=== Work to be completed ===
What is needed is an exact copy of the lines in the entries below from the one holding "black cylinder: 4 -> 6" through the one holding "turquoise nut: 5 -> 4", pictures excluded.

=== Given data ===
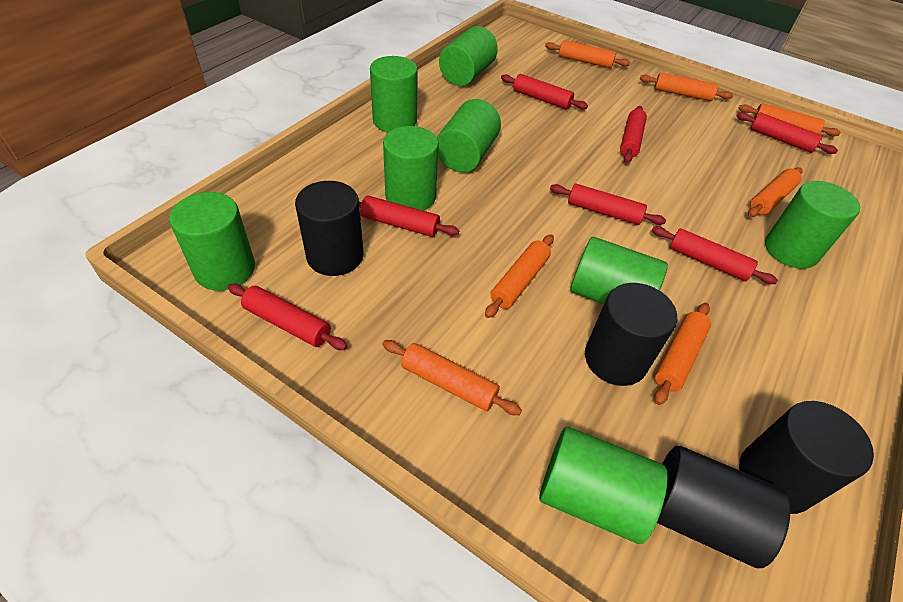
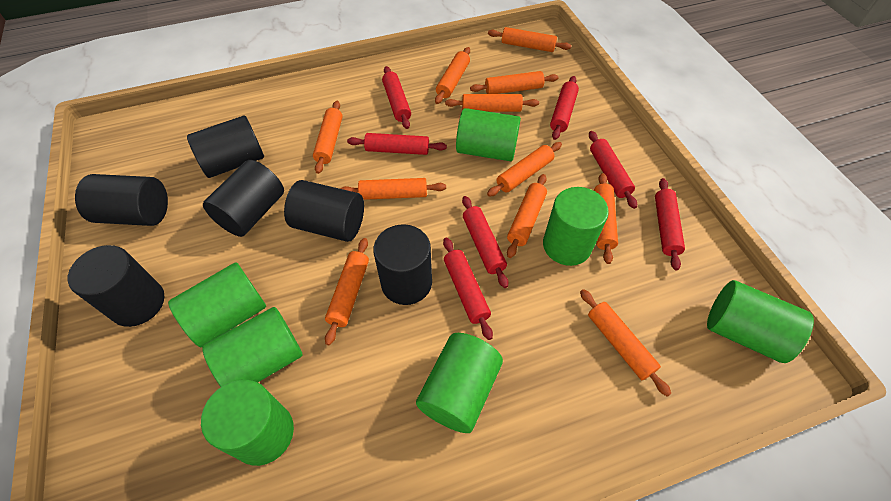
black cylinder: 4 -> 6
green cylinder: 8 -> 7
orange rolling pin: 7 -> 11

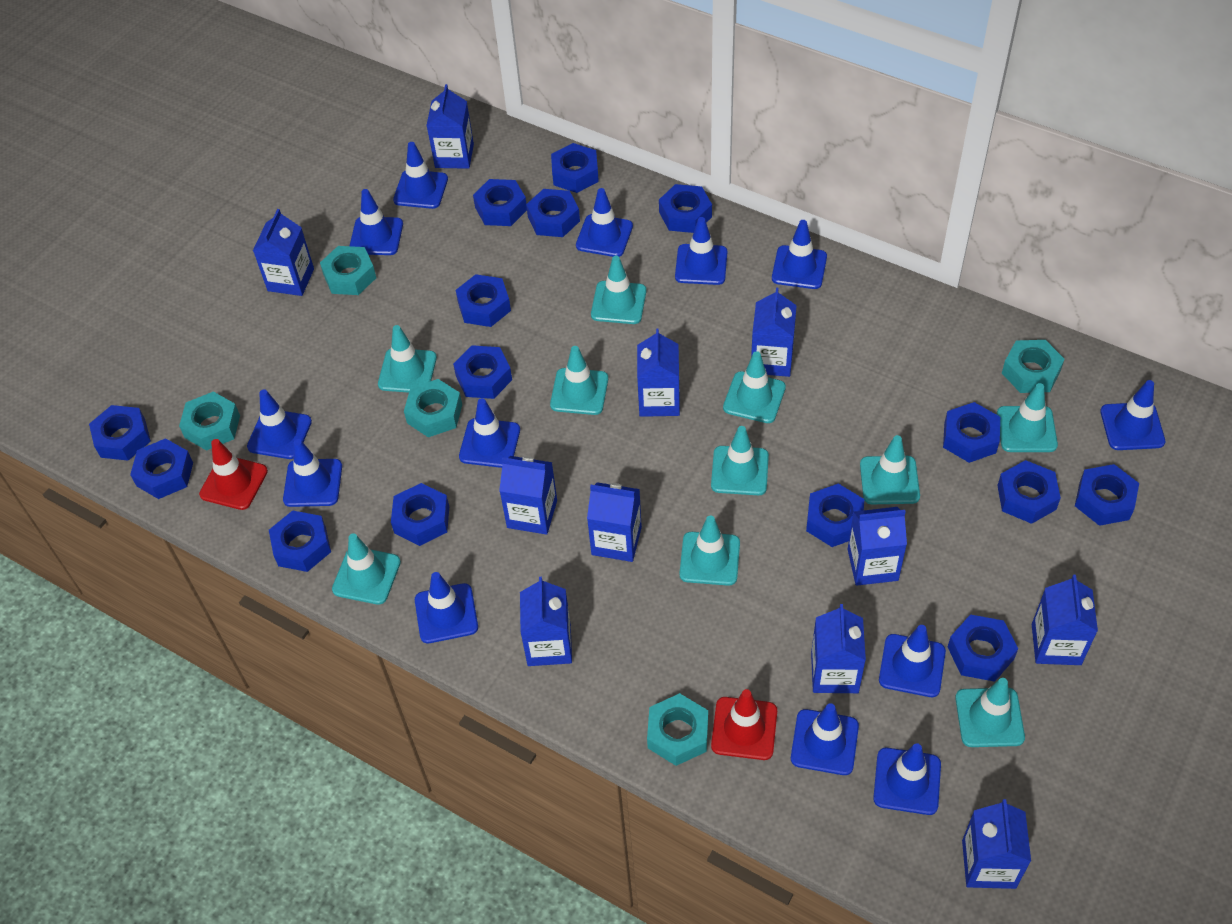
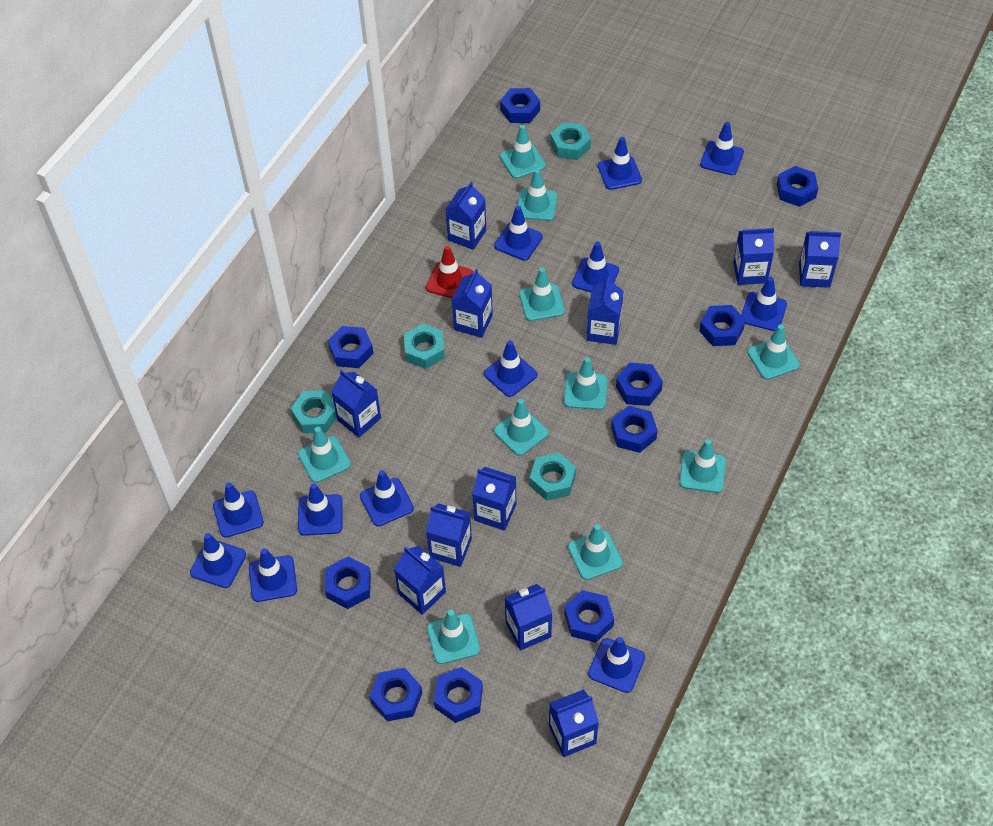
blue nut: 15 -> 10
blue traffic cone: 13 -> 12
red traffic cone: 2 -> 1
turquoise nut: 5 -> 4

...

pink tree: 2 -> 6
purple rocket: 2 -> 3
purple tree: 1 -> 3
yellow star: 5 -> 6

=== Output of the task ===
black cylinder: 4 -> 6
green cylinder: 8 -> 7
orange rolling pin: 7 -> 11

blue nut: 15 -> 10
blue traffic cone: 13 -> 12
red traffic cone: 2 -> 1
turquoise nut: 5 -> 4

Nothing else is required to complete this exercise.